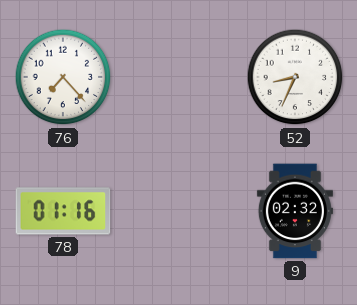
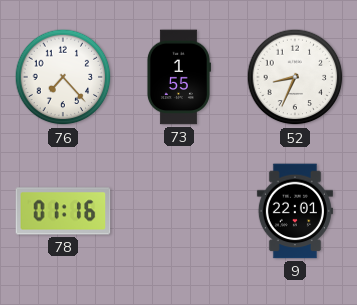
73: none -> 1:55
9: 02:32 -> 22:01
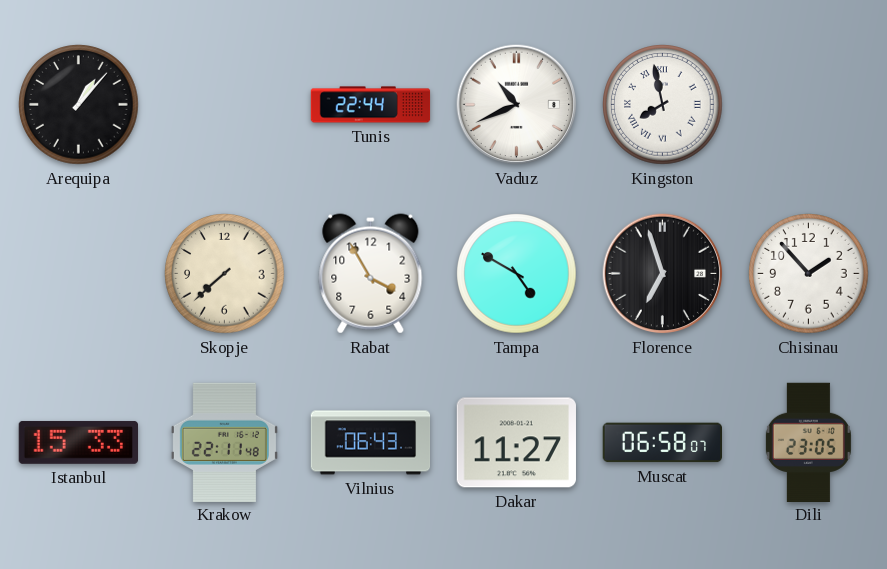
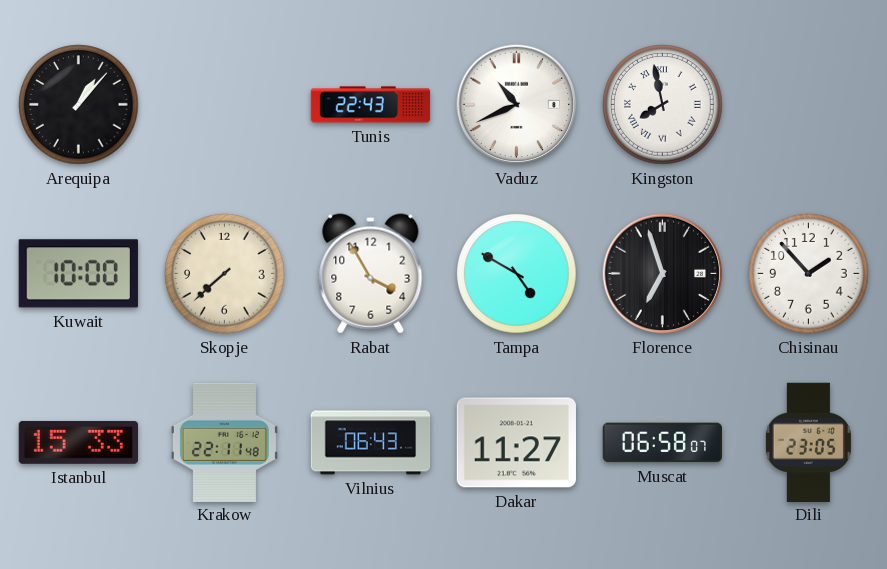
Tunis: 22:44 -> 22:43
Kuwait: none -> 10:00
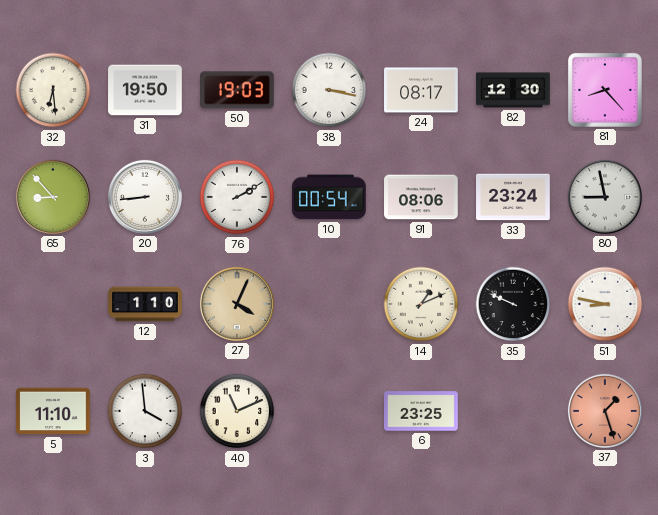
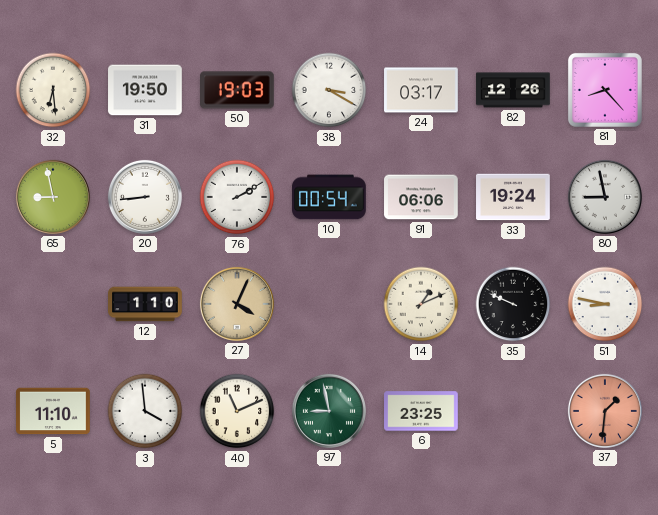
38: 3:17 -> 3:20
24: 08:17 -> 03:17
82: 12:30 -> 12:26
65: 8:53 -> 8:58
91: 08:06 -> 06:06
33: 23:24 -> 19:24
97: none -> 8:58
37: 1:27 -> 1:31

== What this task involves ==
Rewrite the records as a numbered list, beginning at the line that contains "38: 3:17 -> 3:20" and stopping after the last line of the records, and leave out any blank lines.

== Output below ==
1. 38: 3:17 -> 3:20
2. 24: 08:17 -> 03:17
3. 82: 12:30 -> 12:26
4. 65: 8:53 -> 8:58
5. 91: 08:06 -> 06:06
6. 33: 23:24 -> 19:24
7. 97: none -> 8:58
8. 37: 1:27 -> 1:31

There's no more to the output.